» PROVIDED RECORDS:

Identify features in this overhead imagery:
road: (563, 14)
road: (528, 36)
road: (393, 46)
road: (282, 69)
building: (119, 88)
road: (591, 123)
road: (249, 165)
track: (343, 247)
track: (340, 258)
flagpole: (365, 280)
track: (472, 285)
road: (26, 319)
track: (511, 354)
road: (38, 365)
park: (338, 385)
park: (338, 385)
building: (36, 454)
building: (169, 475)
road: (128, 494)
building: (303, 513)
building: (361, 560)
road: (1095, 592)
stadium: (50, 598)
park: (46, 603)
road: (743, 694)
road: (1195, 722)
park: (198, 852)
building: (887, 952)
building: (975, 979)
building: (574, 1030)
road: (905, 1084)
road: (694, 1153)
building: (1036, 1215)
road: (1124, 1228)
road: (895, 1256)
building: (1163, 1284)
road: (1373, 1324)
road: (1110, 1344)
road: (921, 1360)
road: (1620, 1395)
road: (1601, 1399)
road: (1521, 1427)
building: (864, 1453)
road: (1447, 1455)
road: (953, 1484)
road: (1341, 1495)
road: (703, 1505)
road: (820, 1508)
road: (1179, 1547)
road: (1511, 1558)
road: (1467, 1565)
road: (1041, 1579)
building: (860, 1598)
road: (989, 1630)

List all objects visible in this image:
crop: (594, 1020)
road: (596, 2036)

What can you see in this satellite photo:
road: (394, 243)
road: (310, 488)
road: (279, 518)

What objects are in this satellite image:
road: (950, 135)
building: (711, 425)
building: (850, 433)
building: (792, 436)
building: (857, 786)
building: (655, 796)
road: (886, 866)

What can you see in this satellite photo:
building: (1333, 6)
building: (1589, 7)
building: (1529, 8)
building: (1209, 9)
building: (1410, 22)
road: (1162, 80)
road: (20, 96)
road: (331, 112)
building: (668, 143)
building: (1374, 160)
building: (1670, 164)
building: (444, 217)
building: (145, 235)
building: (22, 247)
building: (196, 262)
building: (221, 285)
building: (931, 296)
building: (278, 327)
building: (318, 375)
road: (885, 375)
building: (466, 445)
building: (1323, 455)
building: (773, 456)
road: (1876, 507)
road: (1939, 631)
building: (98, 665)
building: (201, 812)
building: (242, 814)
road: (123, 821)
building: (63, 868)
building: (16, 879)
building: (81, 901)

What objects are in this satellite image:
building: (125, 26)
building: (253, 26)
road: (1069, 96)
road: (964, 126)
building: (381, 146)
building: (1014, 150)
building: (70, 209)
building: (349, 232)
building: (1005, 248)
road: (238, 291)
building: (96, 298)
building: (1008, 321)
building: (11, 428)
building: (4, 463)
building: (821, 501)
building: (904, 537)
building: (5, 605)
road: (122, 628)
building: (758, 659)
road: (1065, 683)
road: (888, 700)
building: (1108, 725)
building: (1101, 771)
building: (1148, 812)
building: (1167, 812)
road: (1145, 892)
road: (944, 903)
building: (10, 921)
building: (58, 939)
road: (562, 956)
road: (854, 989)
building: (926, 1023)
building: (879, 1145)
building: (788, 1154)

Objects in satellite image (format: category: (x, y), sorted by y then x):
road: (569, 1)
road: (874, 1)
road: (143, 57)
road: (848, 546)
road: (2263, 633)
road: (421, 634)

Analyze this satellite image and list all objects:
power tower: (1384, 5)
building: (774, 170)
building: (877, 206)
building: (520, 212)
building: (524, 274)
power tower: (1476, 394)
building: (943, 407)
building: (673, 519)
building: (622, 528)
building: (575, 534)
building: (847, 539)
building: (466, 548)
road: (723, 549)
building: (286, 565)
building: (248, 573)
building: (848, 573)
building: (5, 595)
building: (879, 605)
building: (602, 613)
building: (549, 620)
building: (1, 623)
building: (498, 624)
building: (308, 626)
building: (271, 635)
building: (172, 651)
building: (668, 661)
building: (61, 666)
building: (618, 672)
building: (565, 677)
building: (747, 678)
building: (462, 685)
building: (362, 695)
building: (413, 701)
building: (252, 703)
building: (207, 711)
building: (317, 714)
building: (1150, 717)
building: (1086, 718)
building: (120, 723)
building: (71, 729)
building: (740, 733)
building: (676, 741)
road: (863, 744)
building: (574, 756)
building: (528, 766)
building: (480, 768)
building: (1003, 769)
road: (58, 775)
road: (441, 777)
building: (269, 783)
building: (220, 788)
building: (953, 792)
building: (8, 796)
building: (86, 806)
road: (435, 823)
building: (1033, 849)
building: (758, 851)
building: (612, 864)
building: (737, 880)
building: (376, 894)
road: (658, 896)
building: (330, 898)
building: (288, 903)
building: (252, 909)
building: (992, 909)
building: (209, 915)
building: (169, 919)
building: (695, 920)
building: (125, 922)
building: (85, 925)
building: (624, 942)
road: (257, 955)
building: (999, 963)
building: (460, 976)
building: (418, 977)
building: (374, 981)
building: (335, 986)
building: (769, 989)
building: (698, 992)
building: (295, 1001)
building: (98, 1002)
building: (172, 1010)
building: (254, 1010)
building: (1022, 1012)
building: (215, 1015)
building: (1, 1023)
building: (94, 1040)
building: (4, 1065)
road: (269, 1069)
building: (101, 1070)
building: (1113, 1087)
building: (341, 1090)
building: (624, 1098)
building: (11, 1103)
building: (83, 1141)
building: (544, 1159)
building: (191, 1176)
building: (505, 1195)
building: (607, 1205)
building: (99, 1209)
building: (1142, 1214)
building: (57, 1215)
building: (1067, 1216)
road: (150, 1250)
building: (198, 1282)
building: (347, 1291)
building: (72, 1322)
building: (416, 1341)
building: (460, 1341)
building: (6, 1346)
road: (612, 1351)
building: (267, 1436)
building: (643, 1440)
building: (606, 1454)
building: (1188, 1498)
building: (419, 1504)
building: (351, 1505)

» YOUR TASK: Please copy the data above in its entirety, exactly as written.

» SOLUTION FOR THIS TASK:
Identify features in this overhead imagery:
road: (563, 14)
road: (528, 36)
road: (393, 46)
road: (282, 69)
building: (119, 88)
road: (591, 123)
road: (249, 165)
track: (343, 247)
track: (340, 258)
flagpole: (365, 280)
track: (472, 285)
road: (26, 319)
track: (511, 354)
road: (38, 365)
park: (338, 385)
park: (338, 385)
building: (36, 454)
building: (169, 475)
road: (128, 494)
building: (303, 513)
building: (361, 560)
road: (1095, 592)
stadium: (50, 598)
park: (46, 603)
road: (743, 694)
road: (1195, 722)
park: (198, 852)
building: (887, 952)
building: (975, 979)
building: (574, 1030)
road: (905, 1084)
road: (694, 1153)
building: (1036, 1215)
road: (1124, 1228)
road: (895, 1256)
building: (1163, 1284)
road: (1373, 1324)
road: (1110, 1344)
road: (921, 1360)
road: (1620, 1395)
road: (1601, 1399)
road: (1521, 1427)
building: (864, 1453)
road: (1447, 1455)
road: (953, 1484)
road: (1341, 1495)
road: (703, 1505)
road: (820, 1508)
road: (1179, 1547)
road: (1511, 1558)
road: (1467, 1565)
road: (1041, 1579)
building: (860, 1598)
road: (989, 1630)

List all objects visible in this image:
crop: (594, 1020)
road: (596, 2036)

What can you see in this satellite photo:
road: (394, 243)
road: (310, 488)
road: (279, 518)

What objects are in this satellite image:
road: (950, 135)
building: (711, 425)
building: (850, 433)
building: (792, 436)
building: (857, 786)
building: (655, 796)
road: (886, 866)

What can you see in this satellite photo:
building: (1333, 6)
building: (1589, 7)
building: (1529, 8)
building: (1209, 9)
building: (1410, 22)
road: (1162, 80)
road: (20, 96)
road: (331, 112)
building: (668, 143)
building: (1374, 160)
building: (1670, 164)
building: (444, 217)
building: (145, 235)
building: (22, 247)
building: (196, 262)
building: (221, 285)
building: (931, 296)
building: (278, 327)
building: (318, 375)
road: (885, 375)
building: (466, 445)
building: (1323, 455)
building: (773, 456)
road: (1876, 507)
road: (1939, 631)
building: (98, 665)
building: (201, 812)
building: (242, 814)
road: (123, 821)
building: (63, 868)
building: (16, 879)
building: (81, 901)

What objects are in this satellite image:
building: (125, 26)
building: (253, 26)
road: (1069, 96)
road: (964, 126)
building: (381, 146)
building: (1014, 150)
building: (70, 209)
building: (349, 232)
building: (1005, 248)
road: (238, 291)
building: (96, 298)
building: (1008, 321)
building: (11, 428)
building: (4, 463)
building: (821, 501)
building: (904, 537)
building: (5, 605)
road: (122, 628)
building: (758, 659)
road: (1065, 683)
road: (888, 700)
building: (1108, 725)
building: (1101, 771)
building: (1148, 812)
building: (1167, 812)
road: (1145, 892)
road: (944, 903)
building: (10, 921)
building: (58, 939)
road: (562, 956)
road: (854, 989)
building: (926, 1023)
building: (879, 1145)
building: (788, 1154)

Objects in satellite image (format: category: (x, y), sorted by y then x):
road: (569, 1)
road: (874, 1)
road: (143, 57)
road: (848, 546)
road: (2263, 633)
road: (421, 634)

Analyze this satellite image and list all objects:
power tower: (1384, 5)
building: (774, 170)
building: (877, 206)
building: (520, 212)
building: (524, 274)
power tower: (1476, 394)
building: (943, 407)
building: (673, 519)
building: (622, 528)
building: (575, 534)
building: (847, 539)
building: (466, 548)
road: (723, 549)
building: (286, 565)
building: (248, 573)
building: (848, 573)
building: (5, 595)
building: (879, 605)
building: (602, 613)
building: (549, 620)
building: (1, 623)
building: (498, 624)
building: (308, 626)
building: (271, 635)
building: (172, 651)
building: (668, 661)
building: (61, 666)
building: (618, 672)
building: (565, 677)
building: (747, 678)
building: (462, 685)
building: (362, 695)
building: (413, 701)
building: (252, 703)
building: (207, 711)
building: (317, 714)
building: (1150, 717)
building: (1086, 718)
building: (120, 723)
building: (71, 729)
building: (740, 733)
building: (676, 741)
road: (863, 744)
building: (574, 756)
building: (528, 766)
building: (480, 768)
building: (1003, 769)
road: (58, 775)
road: (441, 777)
building: (269, 783)
building: (220, 788)
building: (953, 792)
building: (8, 796)
building: (86, 806)
road: (435, 823)
building: (1033, 849)
building: (758, 851)
building: (612, 864)
building: (737, 880)
building: (376, 894)
road: (658, 896)
building: (330, 898)
building: (288, 903)
building: (252, 909)
building: (992, 909)
building: (209, 915)
building: (169, 919)
building: (695, 920)
building: (125, 922)
building: (85, 925)
building: (624, 942)
road: (257, 955)
building: (999, 963)
building: (460, 976)
building: (418, 977)
building: (374, 981)
building: (335, 986)
building: (769, 989)
building: (698, 992)
building: (295, 1001)
building: (98, 1002)
building: (172, 1010)
building: (254, 1010)
building: (1022, 1012)
building: (215, 1015)
building: (1, 1023)
building: (94, 1040)
building: (4, 1065)
road: (269, 1069)
building: (101, 1070)
building: (1113, 1087)
building: (341, 1090)
building: (624, 1098)
building: (11, 1103)
building: (83, 1141)
building: (544, 1159)
building: (191, 1176)
building: (505, 1195)
building: (607, 1205)
building: (99, 1209)
building: (1142, 1214)
building: (57, 1215)
building: (1067, 1216)
road: (150, 1250)
building: (198, 1282)
building: (347, 1291)
building: (72, 1322)
building: (416, 1341)
building: (460, 1341)
building: (6, 1346)
road: (612, 1351)
building: (267, 1436)
building: (643, 1440)
building: (606, 1454)
building: (1188, 1498)
building: (419, 1504)
building: (351, 1505)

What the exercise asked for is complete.